↓
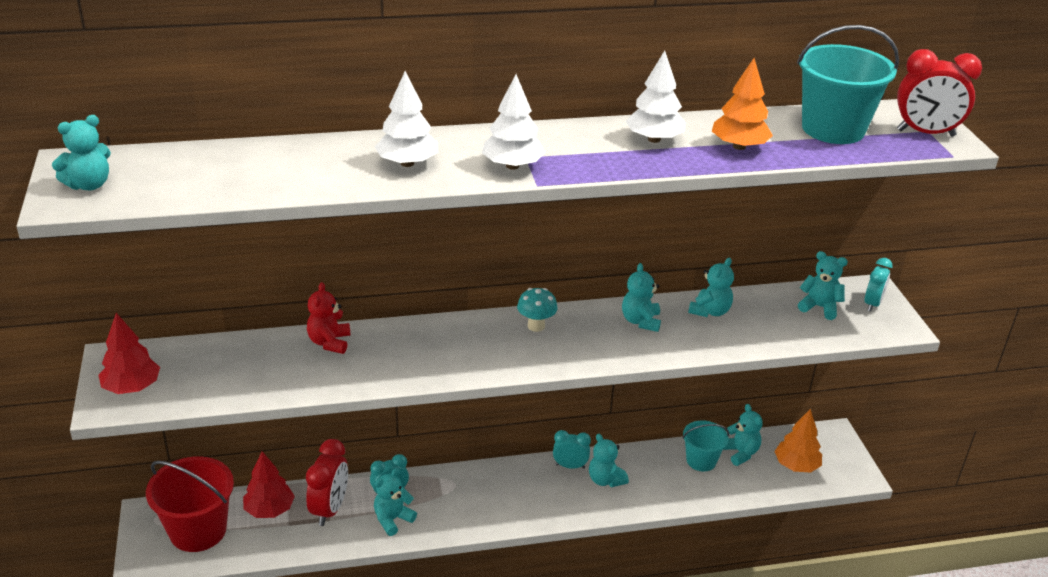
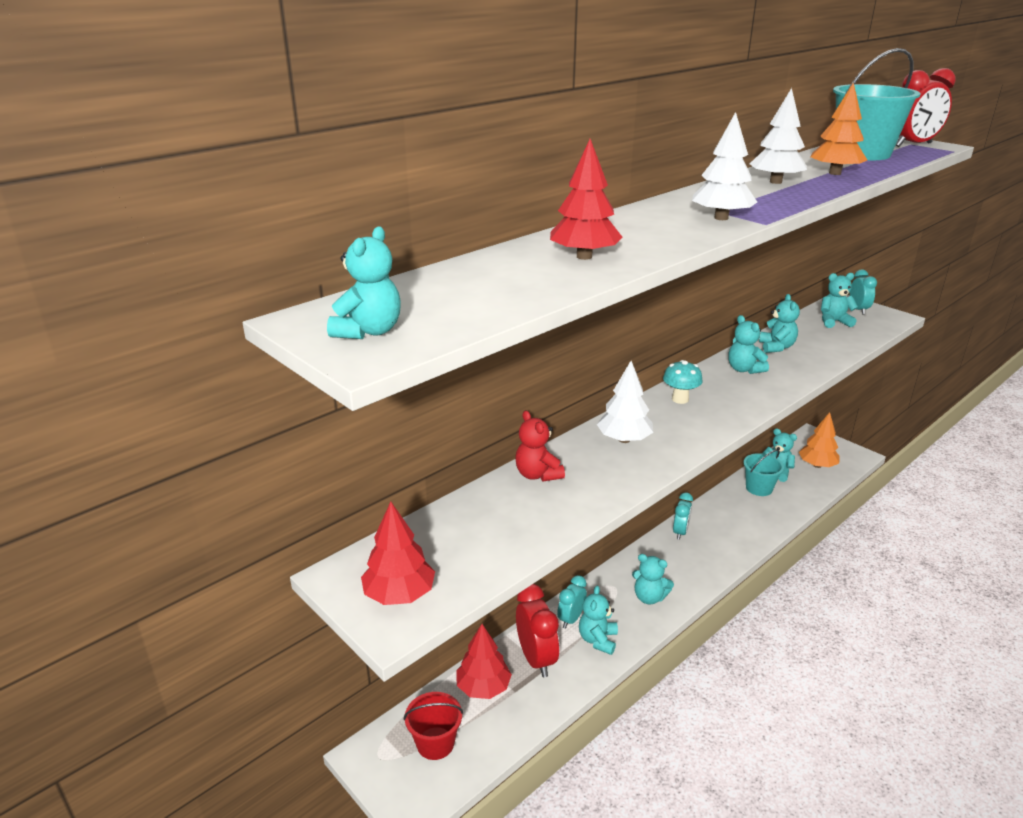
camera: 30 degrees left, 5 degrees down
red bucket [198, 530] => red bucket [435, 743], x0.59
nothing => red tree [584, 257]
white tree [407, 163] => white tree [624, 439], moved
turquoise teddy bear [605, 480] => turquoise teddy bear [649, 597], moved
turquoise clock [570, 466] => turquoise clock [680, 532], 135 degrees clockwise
↑
## YOUR OBJECTIVE
Word for word, quote the full listing, omitting every picture.

## TASK SOLUTION
camera: 30 degrees left, 5 degrees down
red bucket [198, 530] => red bucket [435, 743], x0.59
nothing => red tree [584, 257]
white tree [407, 163] => white tree [624, 439], moved
turquoise teddy bear [605, 480] => turquoise teddy bear [649, 597], moved
turquoise clock [570, 466] => turquoise clock [680, 532], 135 degrees clockwise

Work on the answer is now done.